# Assignment:
Of the material below, the lines to be retyped are those from the line containing "pink strawberry (489" through the line containing "white strawberry (186", inclusive; reproduce them exactly.

# Source data:
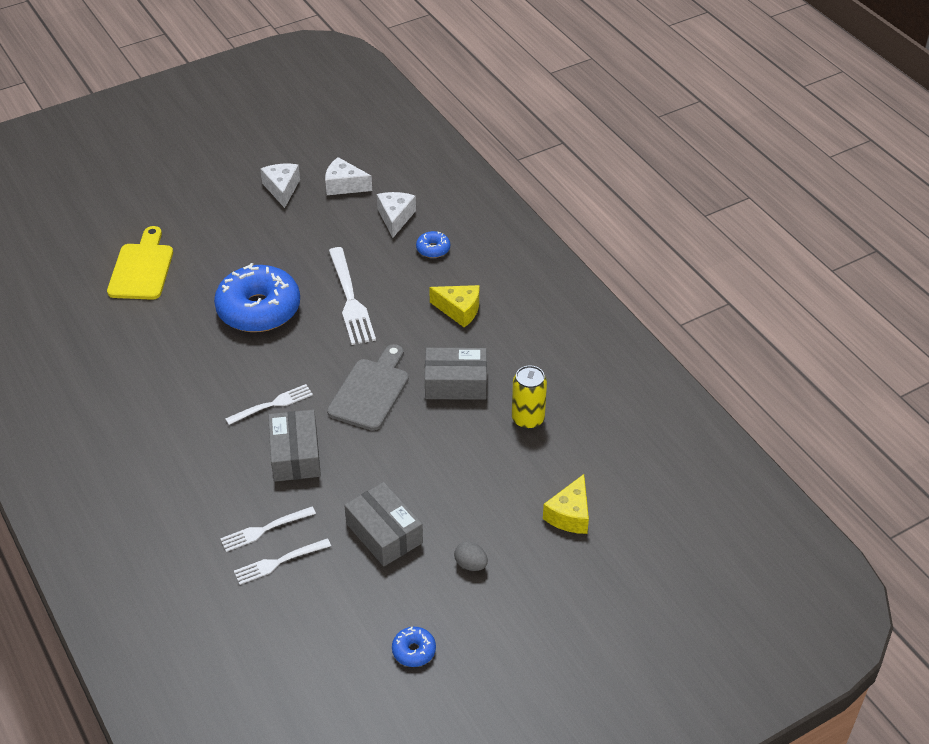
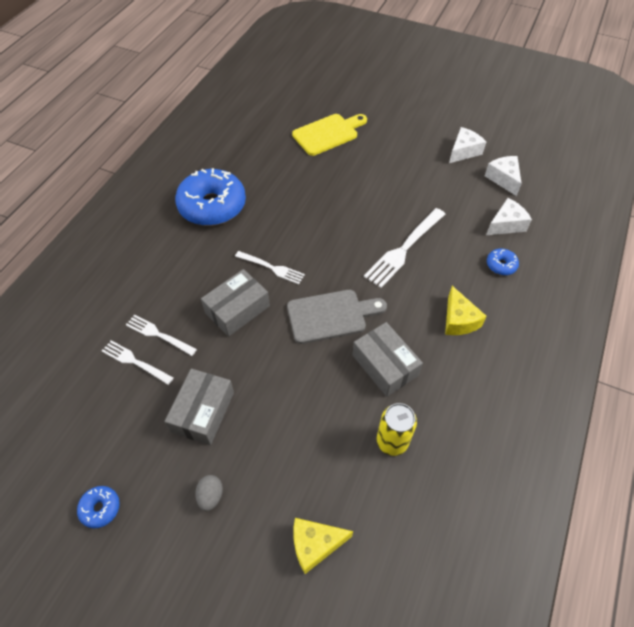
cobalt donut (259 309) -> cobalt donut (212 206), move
---
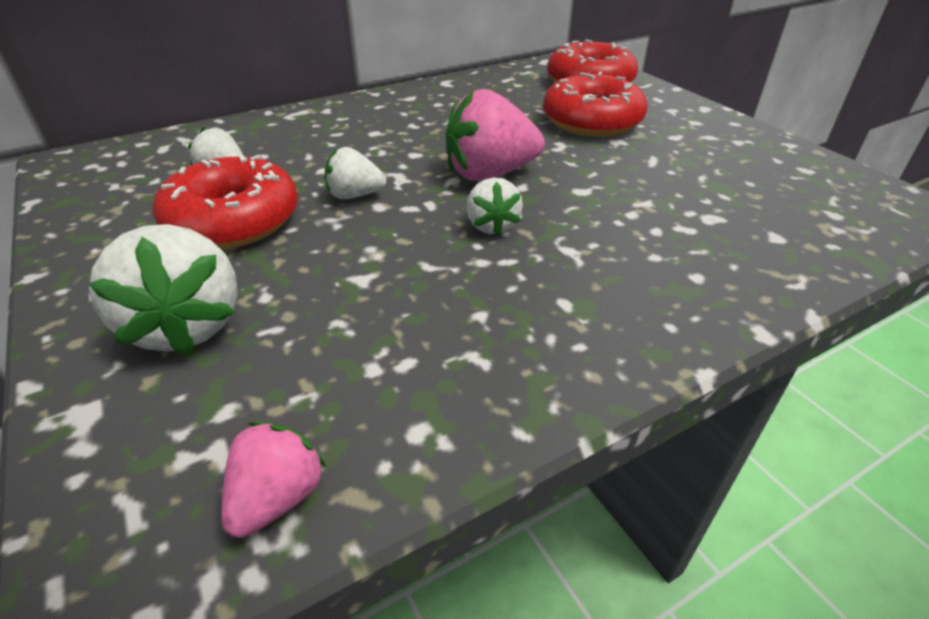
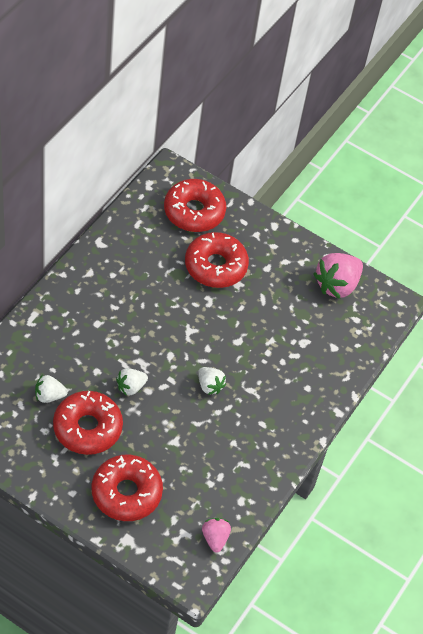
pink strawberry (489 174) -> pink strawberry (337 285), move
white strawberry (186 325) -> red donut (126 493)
* * *
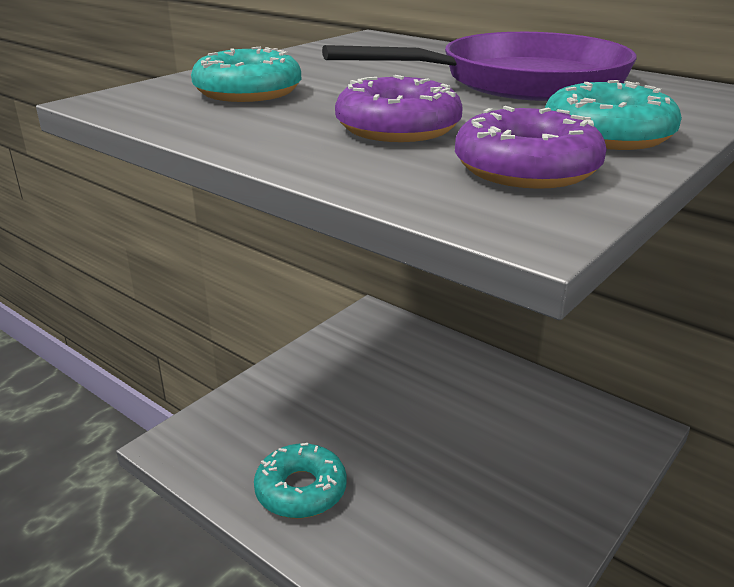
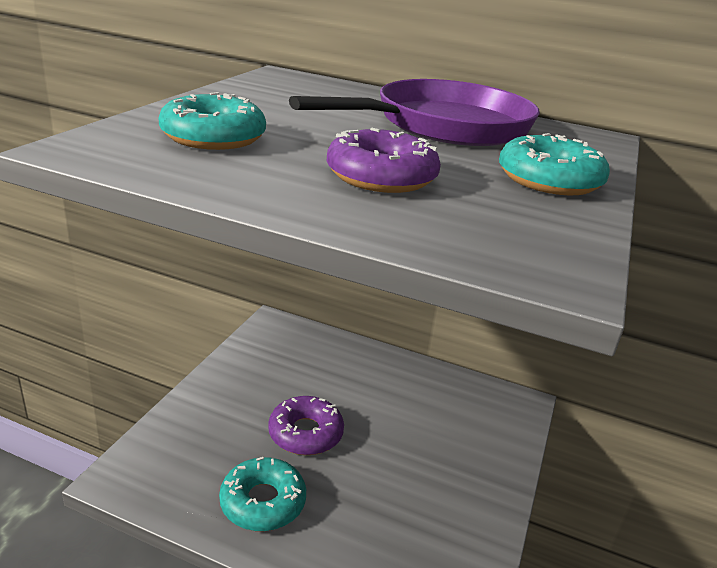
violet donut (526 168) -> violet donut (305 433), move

# Finished exercise:
pink strawberry (489 174) -> pink strawberry (337 285), move
white strawberry (186 325) -> red donut (126 493)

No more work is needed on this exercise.